Top of Record set

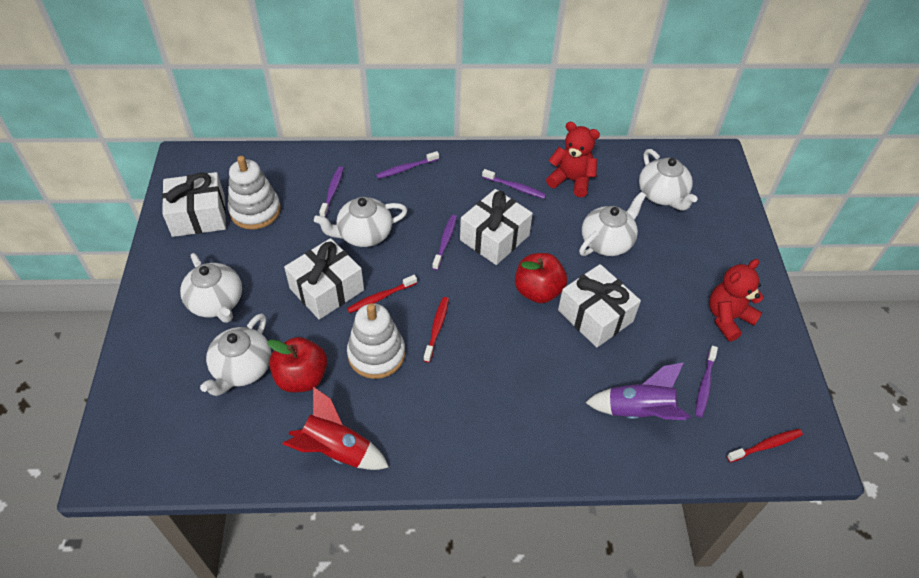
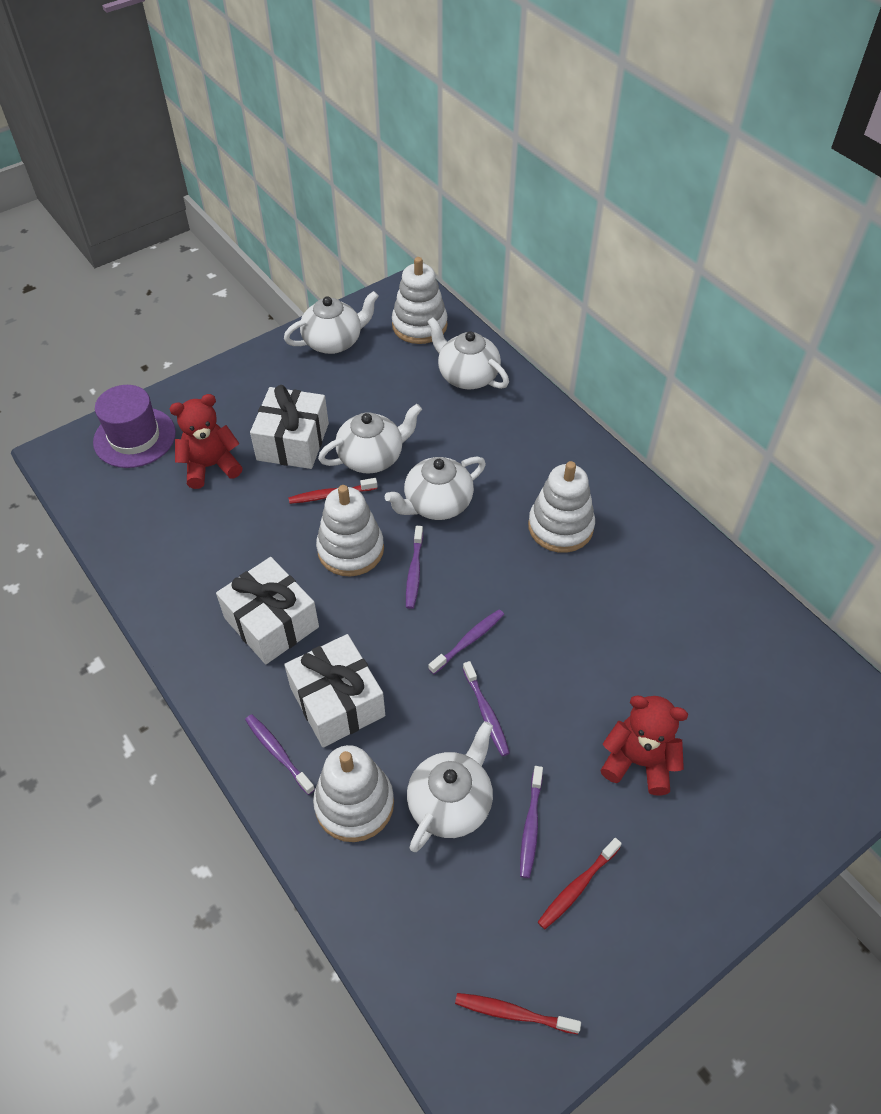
purple hat: 0 -> 1
purple rocket: 1 -> 0
red apple: 2 -> 0
red rocket: 1 -> 0
white gift: 4 -> 3
white stacking toy: 2 -> 4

Bottom of Record set

### What is needed
Give every line above again exactly, with no pictures.

### Task output
purple hat: 0 -> 1
purple rocket: 1 -> 0
red apple: 2 -> 0
red rocket: 1 -> 0
white gift: 4 -> 3
white stacking toy: 2 -> 4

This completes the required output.